# WHAT TO PRODUCE
Return every entry exactly.

# GIVEN ENTRIES
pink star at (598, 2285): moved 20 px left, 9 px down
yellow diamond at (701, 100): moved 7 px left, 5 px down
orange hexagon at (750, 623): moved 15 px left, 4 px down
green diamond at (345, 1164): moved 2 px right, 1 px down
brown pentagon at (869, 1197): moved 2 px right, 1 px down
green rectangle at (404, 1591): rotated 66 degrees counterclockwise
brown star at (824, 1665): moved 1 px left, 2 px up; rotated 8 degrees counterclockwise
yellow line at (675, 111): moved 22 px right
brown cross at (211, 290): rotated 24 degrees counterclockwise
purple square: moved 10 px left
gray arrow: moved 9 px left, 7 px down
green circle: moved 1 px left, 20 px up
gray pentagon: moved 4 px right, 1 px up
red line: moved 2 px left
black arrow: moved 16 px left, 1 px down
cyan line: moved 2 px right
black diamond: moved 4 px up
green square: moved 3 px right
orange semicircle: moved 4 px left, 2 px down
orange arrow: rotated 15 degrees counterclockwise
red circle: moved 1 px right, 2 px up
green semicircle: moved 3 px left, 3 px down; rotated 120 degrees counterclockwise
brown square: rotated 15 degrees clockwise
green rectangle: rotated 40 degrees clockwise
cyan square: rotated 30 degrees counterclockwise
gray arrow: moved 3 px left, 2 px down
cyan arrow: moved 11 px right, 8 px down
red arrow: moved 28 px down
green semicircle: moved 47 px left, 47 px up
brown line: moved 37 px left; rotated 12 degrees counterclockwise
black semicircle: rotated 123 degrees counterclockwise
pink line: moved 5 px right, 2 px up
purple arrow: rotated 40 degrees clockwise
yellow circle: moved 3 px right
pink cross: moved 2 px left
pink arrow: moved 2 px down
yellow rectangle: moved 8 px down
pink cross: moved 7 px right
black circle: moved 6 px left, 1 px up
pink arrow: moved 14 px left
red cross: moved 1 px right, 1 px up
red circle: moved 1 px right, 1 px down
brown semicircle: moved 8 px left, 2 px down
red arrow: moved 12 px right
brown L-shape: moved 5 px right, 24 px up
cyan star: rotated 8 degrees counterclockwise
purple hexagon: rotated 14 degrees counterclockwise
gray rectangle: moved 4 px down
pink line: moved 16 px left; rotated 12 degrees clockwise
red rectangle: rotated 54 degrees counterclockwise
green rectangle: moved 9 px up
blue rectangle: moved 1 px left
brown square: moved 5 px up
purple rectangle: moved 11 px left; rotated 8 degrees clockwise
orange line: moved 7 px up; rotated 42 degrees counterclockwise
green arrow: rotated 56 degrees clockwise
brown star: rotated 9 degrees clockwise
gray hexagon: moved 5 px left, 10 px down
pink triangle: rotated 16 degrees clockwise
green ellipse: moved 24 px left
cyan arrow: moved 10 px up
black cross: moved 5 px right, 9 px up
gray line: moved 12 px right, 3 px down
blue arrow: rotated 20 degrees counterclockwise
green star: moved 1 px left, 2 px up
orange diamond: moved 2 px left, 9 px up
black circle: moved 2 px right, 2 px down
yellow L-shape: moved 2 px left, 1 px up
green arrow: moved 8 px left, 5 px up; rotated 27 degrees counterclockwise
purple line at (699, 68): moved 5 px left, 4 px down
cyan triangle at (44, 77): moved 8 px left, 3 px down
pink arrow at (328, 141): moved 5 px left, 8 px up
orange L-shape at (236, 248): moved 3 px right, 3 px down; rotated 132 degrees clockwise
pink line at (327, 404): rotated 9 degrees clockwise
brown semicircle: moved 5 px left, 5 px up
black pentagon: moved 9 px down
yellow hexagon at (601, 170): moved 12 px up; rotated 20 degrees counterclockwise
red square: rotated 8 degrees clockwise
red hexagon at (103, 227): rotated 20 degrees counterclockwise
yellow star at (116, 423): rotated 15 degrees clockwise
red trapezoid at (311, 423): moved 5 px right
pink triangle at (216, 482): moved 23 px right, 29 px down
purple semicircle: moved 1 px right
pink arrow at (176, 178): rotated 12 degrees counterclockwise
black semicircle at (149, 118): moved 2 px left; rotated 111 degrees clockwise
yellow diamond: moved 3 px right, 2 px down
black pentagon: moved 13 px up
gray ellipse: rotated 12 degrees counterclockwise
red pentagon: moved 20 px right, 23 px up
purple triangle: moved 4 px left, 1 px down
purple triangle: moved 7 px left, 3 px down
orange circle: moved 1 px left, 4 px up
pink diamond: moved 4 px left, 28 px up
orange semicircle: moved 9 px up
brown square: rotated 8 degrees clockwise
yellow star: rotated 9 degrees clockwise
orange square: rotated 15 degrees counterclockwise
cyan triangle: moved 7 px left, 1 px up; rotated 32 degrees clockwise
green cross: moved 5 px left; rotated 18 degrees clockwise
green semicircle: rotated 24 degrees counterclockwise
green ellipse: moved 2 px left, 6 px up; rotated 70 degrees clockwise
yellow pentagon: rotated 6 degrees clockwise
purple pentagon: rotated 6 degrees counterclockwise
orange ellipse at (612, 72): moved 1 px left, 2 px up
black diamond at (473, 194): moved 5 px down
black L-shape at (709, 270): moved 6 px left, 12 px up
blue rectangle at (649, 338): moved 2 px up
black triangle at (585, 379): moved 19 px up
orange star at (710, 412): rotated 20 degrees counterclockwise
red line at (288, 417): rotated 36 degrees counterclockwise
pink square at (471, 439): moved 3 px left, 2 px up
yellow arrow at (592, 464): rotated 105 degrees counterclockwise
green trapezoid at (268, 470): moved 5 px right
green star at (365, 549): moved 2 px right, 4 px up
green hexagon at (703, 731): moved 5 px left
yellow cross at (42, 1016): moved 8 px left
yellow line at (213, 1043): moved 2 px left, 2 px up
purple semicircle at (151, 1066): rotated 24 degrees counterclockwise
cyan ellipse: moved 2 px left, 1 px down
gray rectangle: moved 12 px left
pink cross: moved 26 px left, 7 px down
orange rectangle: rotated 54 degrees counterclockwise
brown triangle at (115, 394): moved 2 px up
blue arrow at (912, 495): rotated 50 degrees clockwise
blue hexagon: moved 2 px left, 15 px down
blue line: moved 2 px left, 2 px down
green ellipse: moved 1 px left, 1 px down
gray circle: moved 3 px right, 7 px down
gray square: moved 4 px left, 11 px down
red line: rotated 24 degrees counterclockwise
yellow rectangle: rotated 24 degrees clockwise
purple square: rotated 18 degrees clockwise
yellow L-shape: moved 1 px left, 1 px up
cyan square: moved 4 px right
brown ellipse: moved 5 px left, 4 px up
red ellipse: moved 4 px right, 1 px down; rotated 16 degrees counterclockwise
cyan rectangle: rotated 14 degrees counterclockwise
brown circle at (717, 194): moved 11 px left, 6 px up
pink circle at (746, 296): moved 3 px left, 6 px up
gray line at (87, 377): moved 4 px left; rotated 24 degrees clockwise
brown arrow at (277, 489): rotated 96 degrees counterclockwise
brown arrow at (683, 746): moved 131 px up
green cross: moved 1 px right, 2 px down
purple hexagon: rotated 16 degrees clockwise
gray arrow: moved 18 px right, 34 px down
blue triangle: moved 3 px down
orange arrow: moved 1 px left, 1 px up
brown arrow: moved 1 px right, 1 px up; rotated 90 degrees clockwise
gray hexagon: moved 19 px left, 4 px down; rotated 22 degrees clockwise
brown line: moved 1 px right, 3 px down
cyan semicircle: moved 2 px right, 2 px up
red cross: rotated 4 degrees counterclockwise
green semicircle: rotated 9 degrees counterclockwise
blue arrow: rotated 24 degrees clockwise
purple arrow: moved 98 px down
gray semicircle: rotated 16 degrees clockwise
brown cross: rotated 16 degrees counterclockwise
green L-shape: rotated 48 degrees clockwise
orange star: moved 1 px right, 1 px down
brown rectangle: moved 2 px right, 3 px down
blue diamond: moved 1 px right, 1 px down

# RESPONSE
pink star at (598, 2285): moved 20 px left, 9 px down
yellow diamond at (701, 100): moved 7 px left, 5 px down
orange hexagon at (750, 623): moved 15 px left, 4 px down
green diamond at (345, 1164): moved 2 px right, 1 px down
brown pentagon at (869, 1197): moved 2 px right, 1 px down
green rectangle at (404, 1591): rotated 66 degrees counterclockwise
brown star at (824, 1665): moved 1 px left, 2 px up; rotated 8 degrees counterclockwise
yellow line at (675, 111): moved 22 px right
brown cross at (211, 290): rotated 24 degrees counterclockwise
purple square: moved 10 px left
gray arrow: moved 9 px left, 7 px down
green circle: moved 1 px left, 20 px up
gray pentagon: moved 4 px right, 1 px up
red line: moved 2 px left
black arrow: moved 16 px left, 1 px down
cyan line: moved 2 px right
black diamond: moved 4 px up
green square: moved 3 px right
orange semicircle: moved 4 px left, 2 px down
orange arrow: rotated 15 degrees counterclockwise
red circle: moved 1 px right, 2 px up
green semicircle: moved 3 px left, 3 px down; rotated 120 degrees counterclockwise
brown square: rotated 15 degrees clockwise
green rectangle: rotated 40 degrees clockwise
cyan square: rotated 30 degrees counterclockwise
gray arrow: moved 3 px left, 2 px down
cyan arrow: moved 11 px right, 8 px down
red arrow: moved 28 px down
green semicircle: moved 47 px left, 47 px up
brown line: moved 37 px left; rotated 12 degrees counterclockwise
black semicircle: rotated 123 degrees counterclockwise
pink line: moved 5 px right, 2 px up
purple arrow: rotated 40 degrees clockwise
yellow circle: moved 3 px right
pink cross: moved 2 px left
pink arrow: moved 2 px down
yellow rectangle: moved 8 px down
pink cross: moved 7 px right
black circle: moved 6 px left, 1 px up
pink arrow: moved 14 px left
red cross: moved 1 px right, 1 px up
red circle: moved 1 px right, 1 px down
brown semicircle: moved 8 px left, 2 px down
red arrow: moved 12 px right
brown L-shape: moved 5 px right, 24 px up
cyan star: rotated 8 degrees counterclockwise
purple hexagon: rotated 14 degrees counterclockwise
gray rectangle: moved 4 px down
pink line: moved 16 px left; rotated 12 degrees clockwise
red rectangle: rotated 54 degrees counterclockwise
green rectangle: moved 9 px up
blue rectangle: moved 1 px left
brown square: moved 5 px up
purple rectangle: moved 11 px left; rotated 8 degrees clockwise
orange line: moved 7 px up; rotated 42 degrees counterclockwise
green arrow: rotated 56 degrees clockwise
brown star: rotated 9 degrees clockwise
gray hexagon: moved 5 px left, 10 px down
pink triangle: rotated 16 degrees clockwise
green ellipse: moved 24 px left
cyan arrow: moved 10 px up
black cross: moved 5 px right, 9 px up
gray line: moved 12 px right, 3 px down
blue arrow: rotated 20 degrees counterclockwise
green star: moved 1 px left, 2 px up
orange diamond: moved 2 px left, 9 px up
black circle: moved 2 px right, 2 px down
yellow L-shape: moved 2 px left, 1 px up
green arrow: moved 8 px left, 5 px up; rotated 27 degrees counterclockwise
purple line at (699, 68): moved 5 px left, 4 px down
cyan triangle at (44, 77): moved 8 px left, 3 px down
pink arrow at (328, 141): moved 5 px left, 8 px up
orange L-shape at (236, 248): moved 3 px right, 3 px down; rotated 132 degrees clockwise
pink line at (327, 404): rotated 9 degrees clockwise
brown semicircle: moved 5 px left, 5 px up
black pentagon: moved 9 px down
yellow hexagon at (601, 170): moved 12 px up; rotated 20 degrees counterclockwise
red square: rotated 8 degrees clockwise
red hexagon at (103, 227): rotated 20 degrees counterclockwise
yellow star at (116, 423): rotated 15 degrees clockwise
red trapezoid at (311, 423): moved 5 px right
pink triangle at (216, 482): moved 23 px right, 29 px down
purple semicircle: moved 1 px right
pink arrow at (176, 178): rotated 12 degrees counterclockwise
black semicircle at (149, 118): moved 2 px left; rotated 111 degrees clockwise
yellow diamond: moved 3 px right, 2 px down
black pentagon: moved 13 px up
gray ellipse: rotated 12 degrees counterclockwise
red pentagon: moved 20 px right, 23 px up
purple triangle: moved 4 px left, 1 px down
purple triangle: moved 7 px left, 3 px down
orange circle: moved 1 px left, 4 px up
pink diamond: moved 4 px left, 28 px up
orange semicircle: moved 9 px up
brown square: rotated 8 degrees clockwise
yellow star: rotated 9 degrees clockwise
orange square: rotated 15 degrees counterclockwise
cyan triangle: moved 7 px left, 1 px up; rotated 32 degrees clockwise
green cross: moved 5 px left; rotated 18 degrees clockwise
green semicircle: rotated 24 degrees counterclockwise
green ellipse: moved 2 px left, 6 px up; rotated 70 degrees clockwise
yellow pentagon: rotated 6 degrees clockwise
purple pentagon: rotated 6 degrees counterclockwise
orange ellipse at (612, 72): moved 1 px left, 2 px up
black diamond at (473, 194): moved 5 px down
black L-shape at (709, 270): moved 6 px left, 12 px up
blue rectangle at (649, 338): moved 2 px up
black triangle at (585, 379): moved 19 px up
orange star at (710, 412): rotated 20 degrees counterclockwise
red line at (288, 417): rotated 36 degrees counterclockwise
pink square at (471, 439): moved 3 px left, 2 px up
yellow arrow at (592, 464): rotated 105 degrees counterclockwise
green trapezoid at (268, 470): moved 5 px right
green star at (365, 549): moved 2 px right, 4 px up
green hexagon at (703, 731): moved 5 px left
yellow cross at (42, 1016): moved 8 px left
yellow line at (213, 1043): moved 2 px left, 2 px up
purple semicircle at (151, 1066): rotated 24 degrees counterclockwise
cyan ellipse: moved 2 px left, 1 px down
gray rectangle: moved 12 px left
pink cross: moved 26 px left, 7 px down
orange rectangle: rotated 54 degrees counterclockwise
brown triangle at (115, 394): moved 2 px up
blue arrow at (912, 495): rotated 50 degrees clockwise
blue hexagon: moved 2 px left, 15 px down
blue line: moved 2 px left, 2 px down
green ellipse: moved 1 px left, 1 px down
gray circle: moved 3 px right, 7 px down
gray square: moved 4 px left, 11 px down
red line: rotated 24 degrees counterclockwise
yellow rectangle: rotated 24 degrees clockwise
purple square: rotated 18 degrees clockwise
yellow L-shape: moved 1 px left, 1 px up
cyan square: moved 4 px right
brown ellipse: moved 5 px left, 4 px up
red ellipse: moved 4 px right, 1 px down; rotated 16 degrees counterclockwise
cyan rectangle: rotated 14 degrees counterclockwise
brown circle at (717, 194): moved 11 px left, 6 px up
pink circle at (746, 296): moved 3 px left, 6 px up
gray line at (87, 377): moved 4 px left; rotated 24 degrees clockwise
brown arrow at (277, 489): rotated 96 degrees counterclockwise
brown arrow at (683, 746): moved 131 px up
green cross: moved 1 px right, 2 px down
purple hexagon: rotated 16 degrees clockwise
gray arrow: moved 18 px right, 34 px down
blue triangle: moved 3 px down
orange arrow: moved 1 px left, 1 px up
brown arrow: moved 1 px right, 1 px up; rotated 90 degrees clockwise
gray hexagon: moved 19 px left, 4 px down; rotated 22 degrees clockwise
brown line: moved 1 px right, 3 px down
cyan semicircle: moved 2 px right, 2 px up
red cross: rotated 4 degrees counterclockwise
green semicircle: rotated 9 degrees counterclockwise
blue arrow: rotated 24 degrees clockwise
purple arrow: moved 98 px down
gray semicircle: rotated 16 degrees clockwise
brown cross: rotated 16 degrees counterclockwise
green L-shape: rotated 48 degrees clockwise
orange star: moved 1 px right, 1 px down
brown rectangle: moved 2 px right, 3 px down
blue diamond: moved 1 px right, 1 px down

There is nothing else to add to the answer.